» TASK TO CARRY OUT:
Nothing but the pictures may be left out. Restate the rest of the entries word for word.

[Scene edit records]
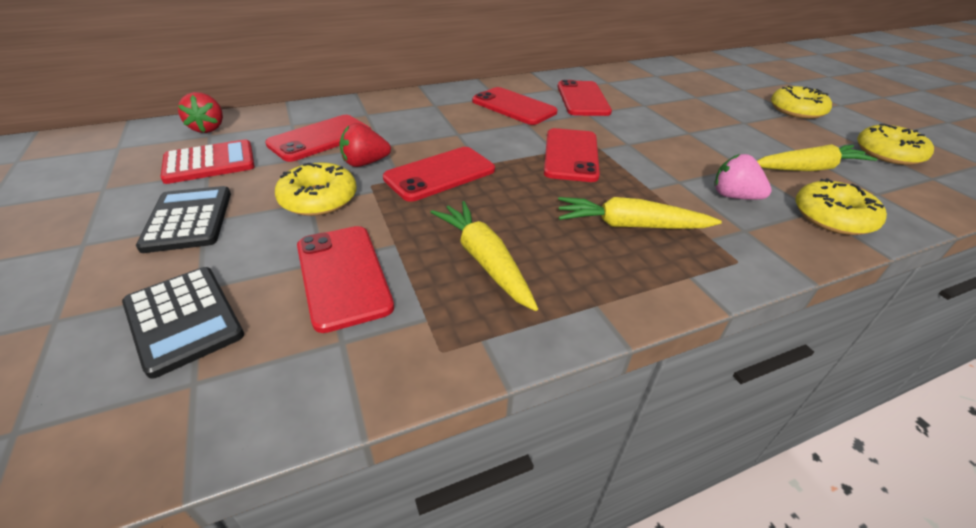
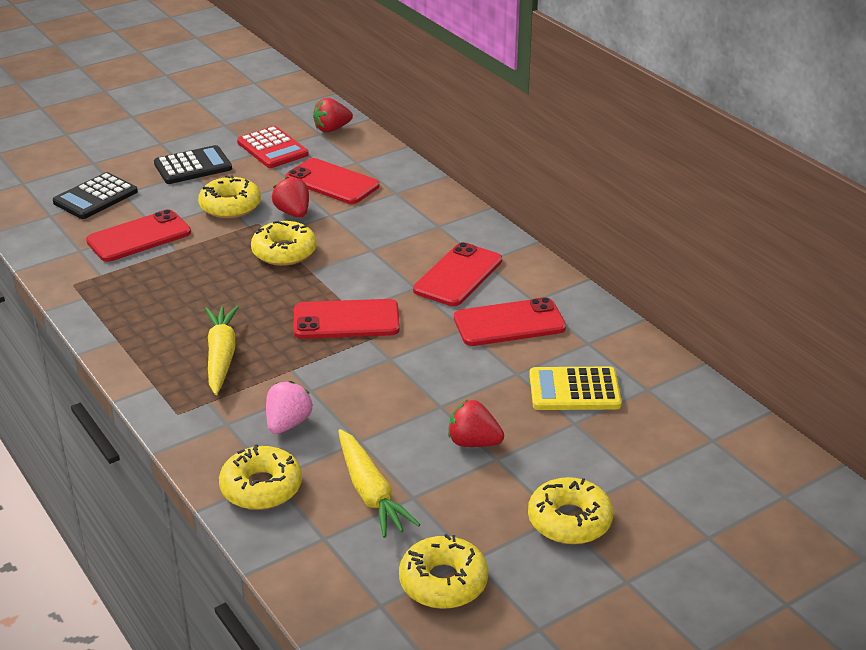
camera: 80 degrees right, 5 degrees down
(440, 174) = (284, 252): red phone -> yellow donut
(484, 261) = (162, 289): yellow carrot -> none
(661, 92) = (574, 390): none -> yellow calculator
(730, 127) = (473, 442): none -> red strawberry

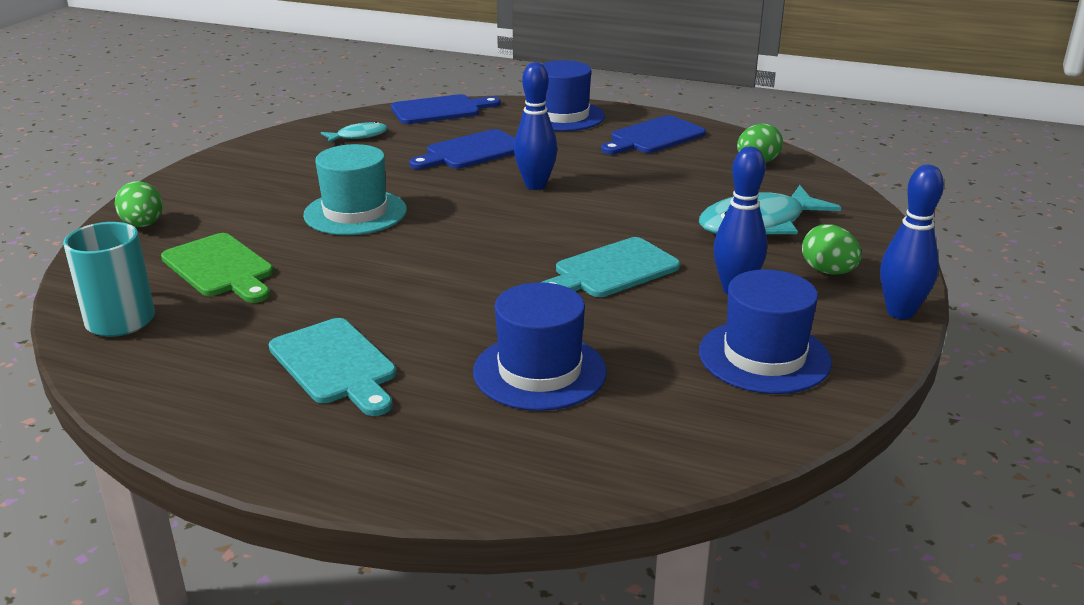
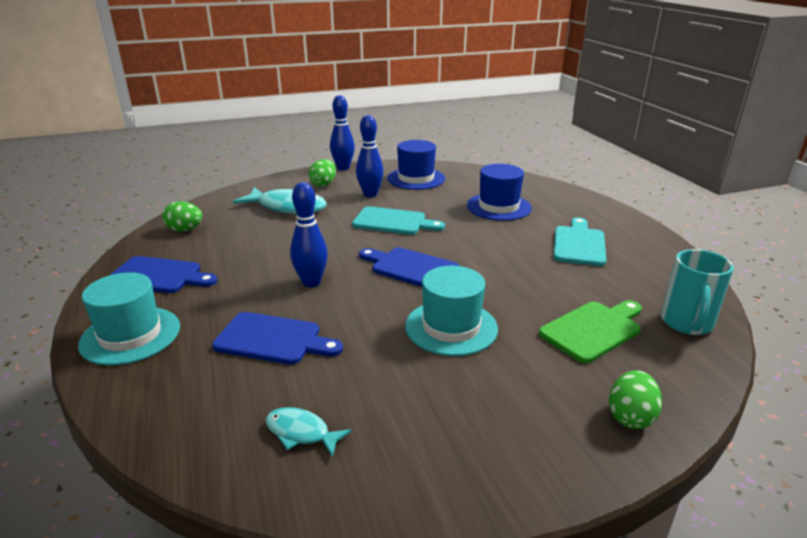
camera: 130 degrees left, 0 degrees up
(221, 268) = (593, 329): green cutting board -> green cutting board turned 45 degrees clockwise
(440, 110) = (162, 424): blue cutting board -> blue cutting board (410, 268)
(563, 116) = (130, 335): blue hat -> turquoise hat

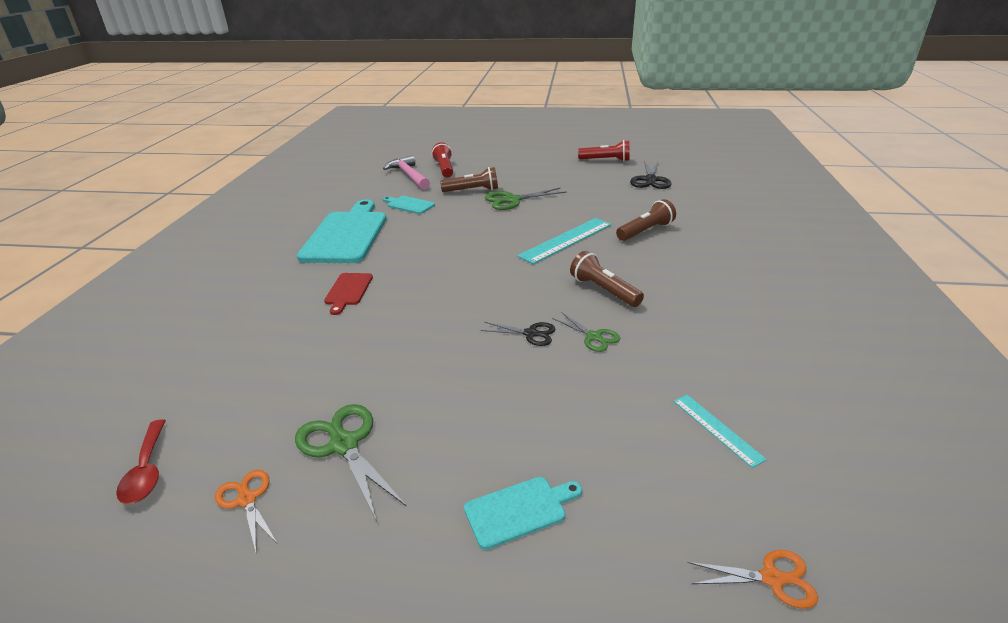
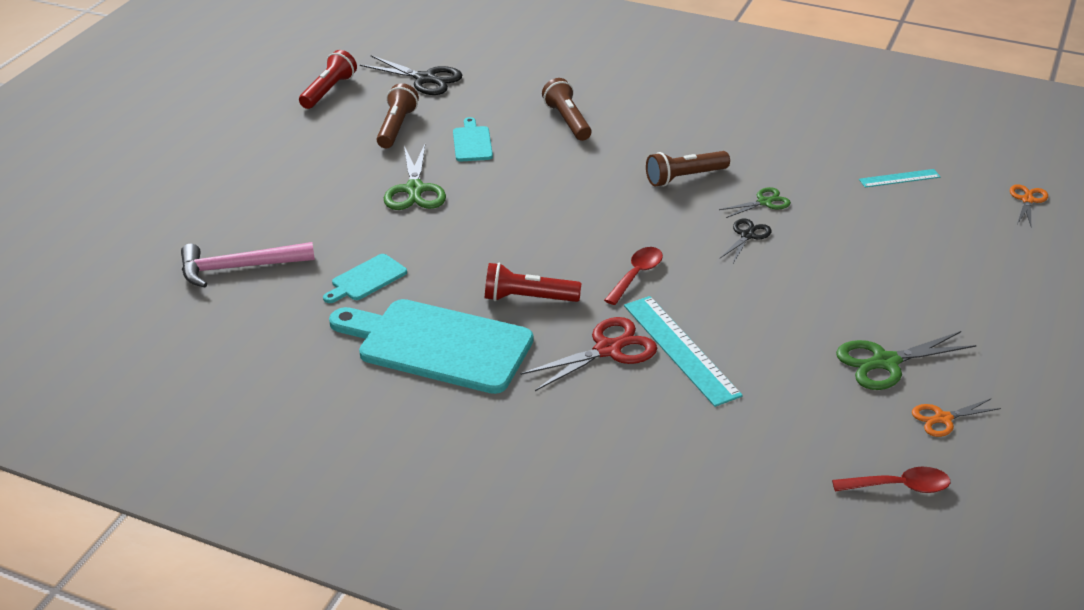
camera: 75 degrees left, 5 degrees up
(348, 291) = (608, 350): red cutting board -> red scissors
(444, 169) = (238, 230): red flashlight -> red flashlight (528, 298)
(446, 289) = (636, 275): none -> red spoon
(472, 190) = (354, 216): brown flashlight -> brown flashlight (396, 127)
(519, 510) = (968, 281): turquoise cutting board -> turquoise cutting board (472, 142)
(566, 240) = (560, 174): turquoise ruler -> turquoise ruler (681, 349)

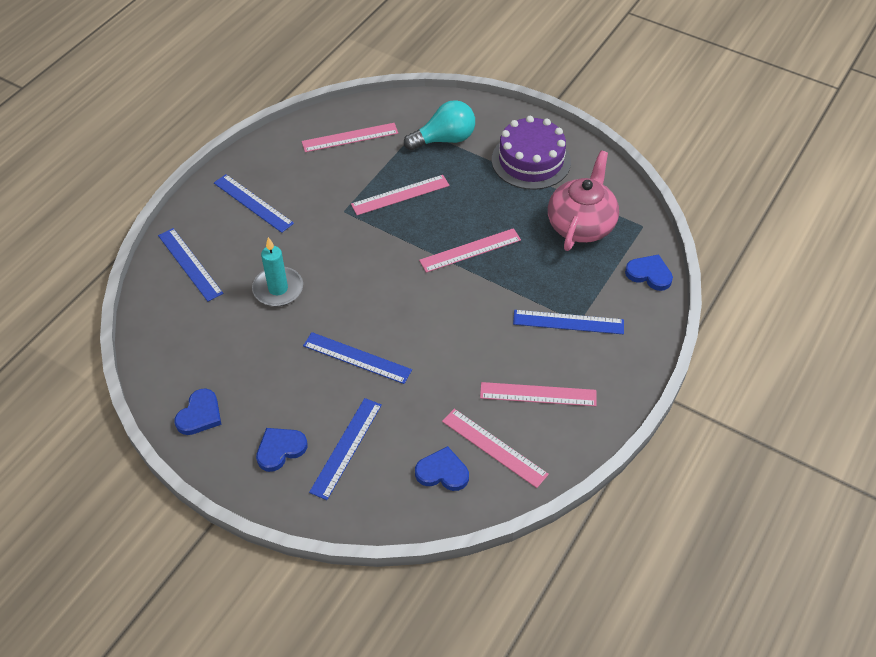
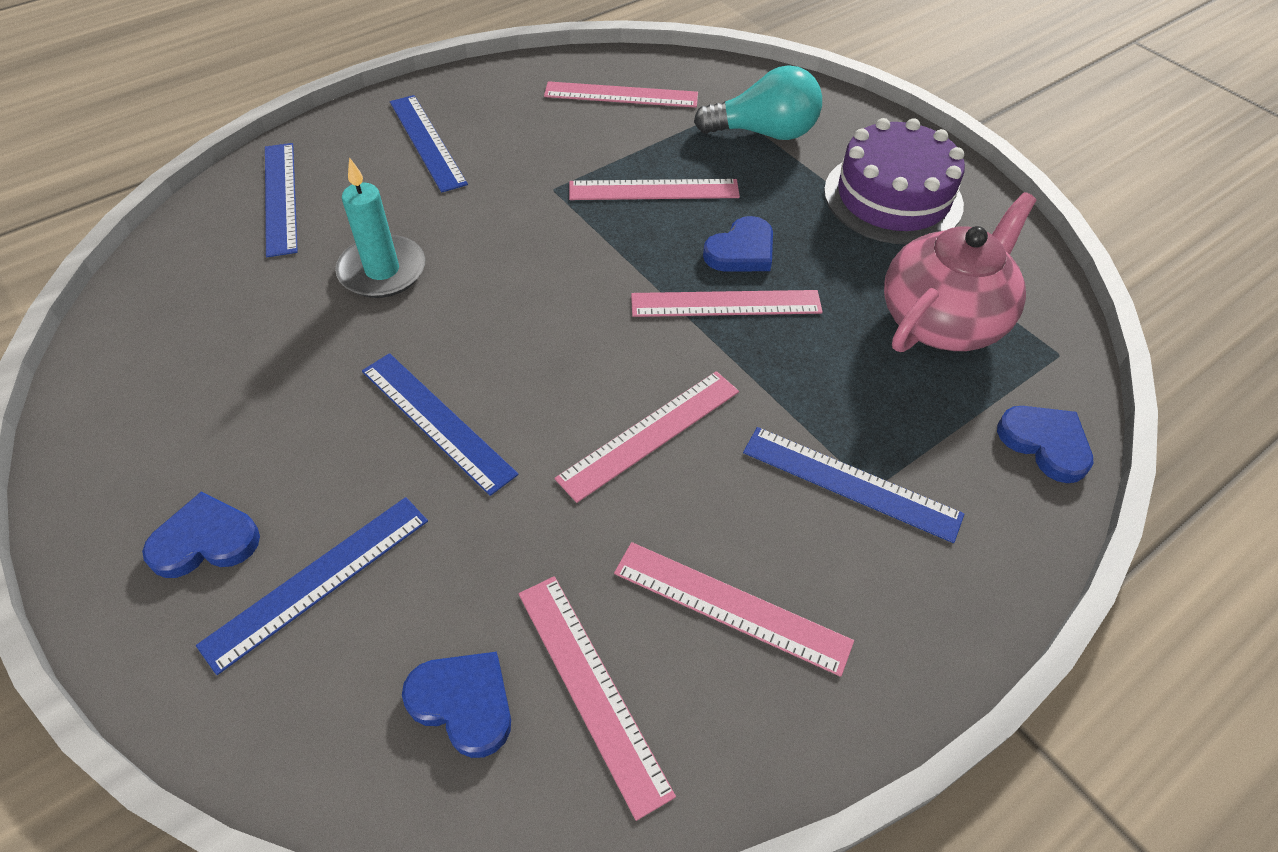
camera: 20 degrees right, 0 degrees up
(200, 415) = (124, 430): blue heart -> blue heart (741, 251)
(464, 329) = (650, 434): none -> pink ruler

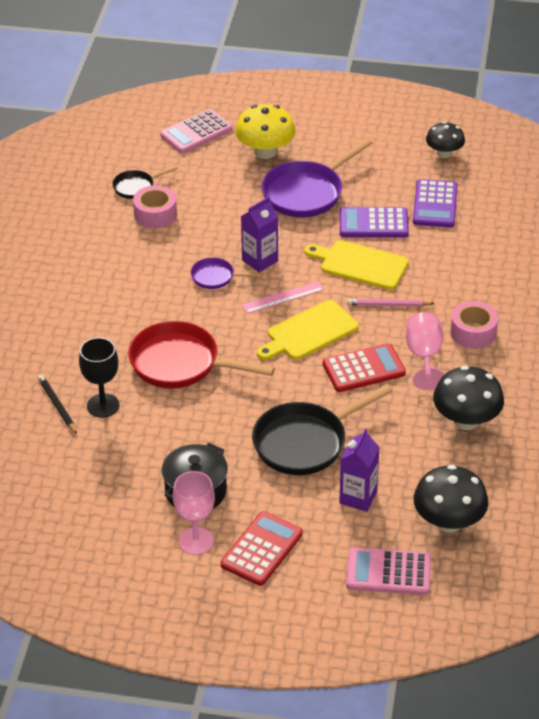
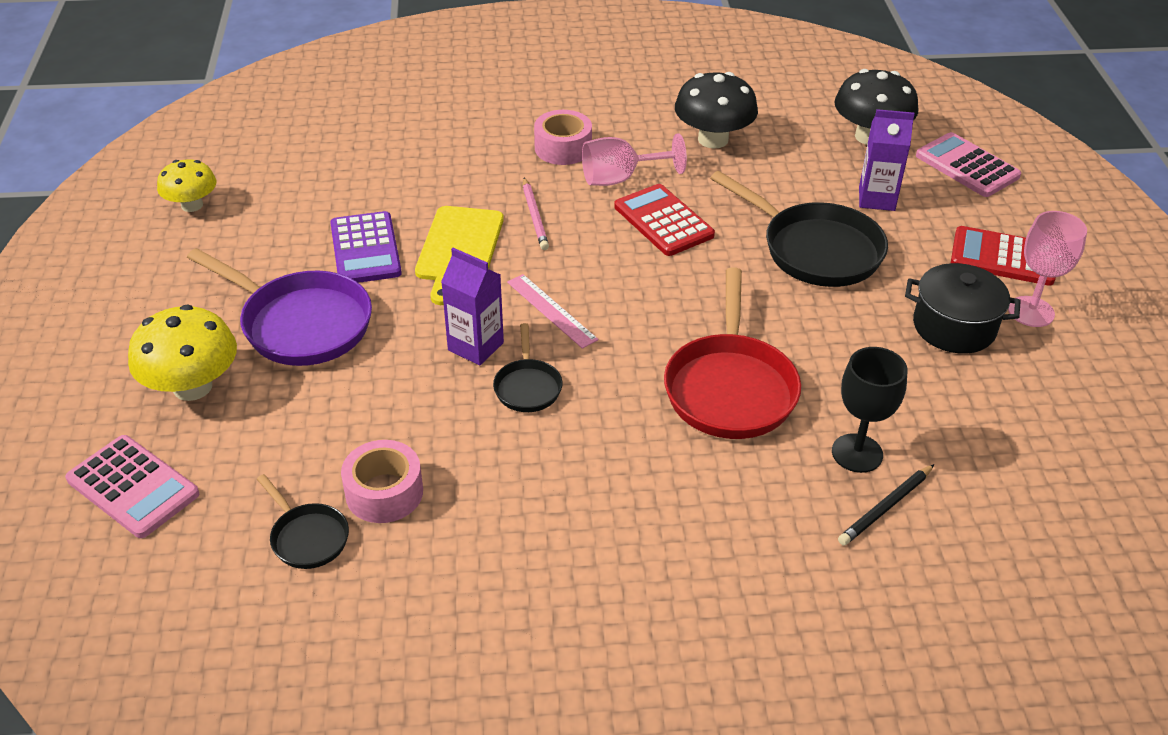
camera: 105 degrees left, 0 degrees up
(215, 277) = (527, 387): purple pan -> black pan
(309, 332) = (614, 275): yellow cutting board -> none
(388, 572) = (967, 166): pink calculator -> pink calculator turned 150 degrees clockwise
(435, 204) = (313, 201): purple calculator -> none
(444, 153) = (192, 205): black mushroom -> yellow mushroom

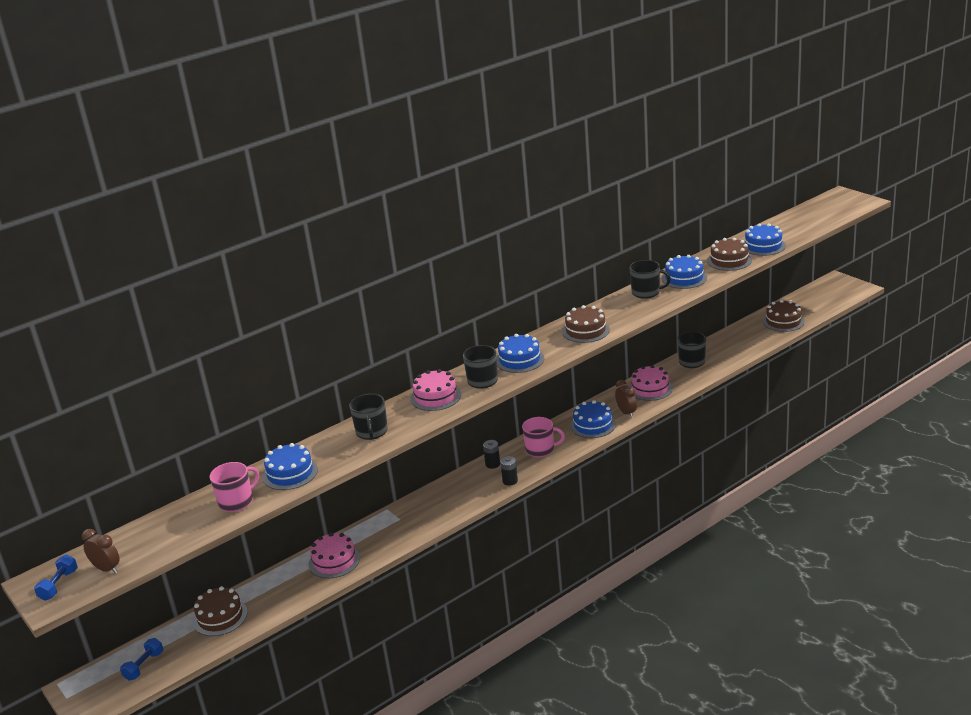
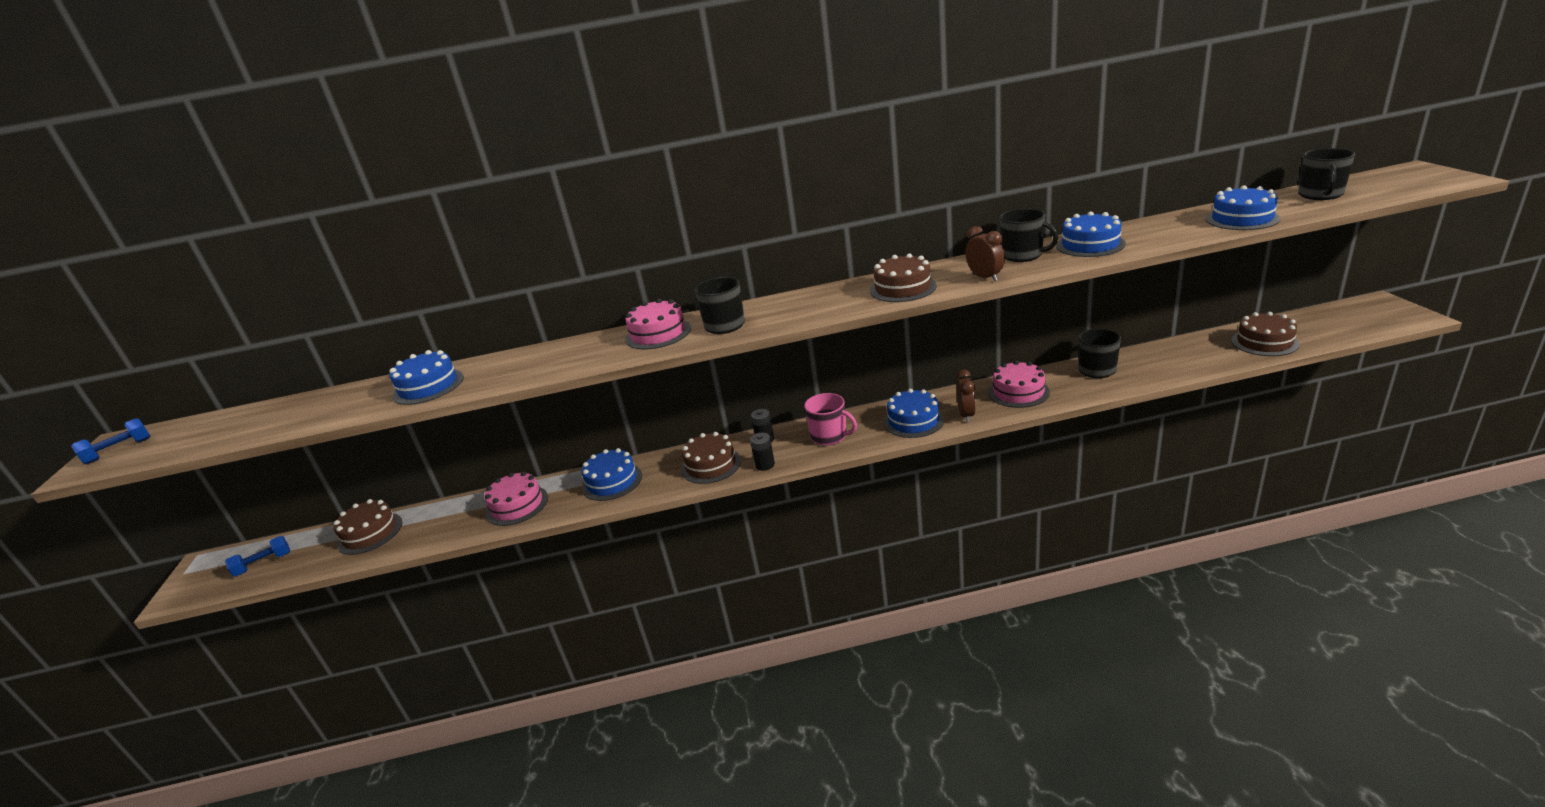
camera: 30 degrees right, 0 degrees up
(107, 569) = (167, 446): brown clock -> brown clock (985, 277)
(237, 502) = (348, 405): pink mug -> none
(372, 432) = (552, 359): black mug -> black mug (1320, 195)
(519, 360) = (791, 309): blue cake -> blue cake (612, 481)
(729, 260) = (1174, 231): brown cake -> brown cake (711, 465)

» EXERCISE RESPONSE:
camera: 80 degrees right, 5 degrees down
(440, 174) = (284, 252): red phone -> yellow donut
(484, 261) = (162, 289): yellow carrot -> none
(661, 92) = (574, 390): none -> yellow calculator
(730, 127) = (473, 442): none -> red strawberry

camera: 130 degrees left, 0 degrees up
(221, 268) = (593, 329): green cutting board -> green cutting board turned 45 degrees clockwise
(440, 110) = (162, 424): blue cutting board -> blue cutting board (410, 268)
(563, 116) = (130, 335): blue hat -> turquoise hat

camera: 75 degrees left, 5 degrees up
(348, 291) = (608, 350): red cutting board -> red scissors
(444, 169) = (238, 230): red flashlight -> red flashlight (528, 298)
(446, 289) = (636, 275): none -> red spoon
(472, 190) = (354, 216): brown flashlight -> brown flashlight (396, 127)
(519, 510) = (968, 281): turquoise cutting board -> turquoise cutting board (472, 142)
(566, 240) = (560, 174): turquoise ruler -> turquoise ruler (681, 349)

camera: 20 degrees right, 0 degrees up
(200, 415) = (124, 430): blue heart -> blue heart (741, 251)
(464, 329) = (650, 434): none -> pink ruler

camera: 105 degrees left, 0 degrees up
(215, 277) = (527, 387): purple pan -> black pan
(309, 332) = (614, 275): yellow cutting board -> none
(388, 572) = (967, 166): pink calculator -> pink calculator turned 150 degrees clockwise
(435, 204) = (313, 201): purple calculator -> none
(444, 153) = (192, 205): black mushroom -> yellow mushroom

camera: 30 degrees right, 0 degrees up
(107, 569) = (167, 446): brown clock -> brown clock (985, 277)
(237, 502) = (348, 405): pink mug -> none
(372, 432) = (552, 359): black mug -> black mug (1320, 195)
(519, 360) = (791, 309): blue cake -> blue cake (612, 481)
(729, 260) = (1174, 231): brown cake -> brown cake (711, 465)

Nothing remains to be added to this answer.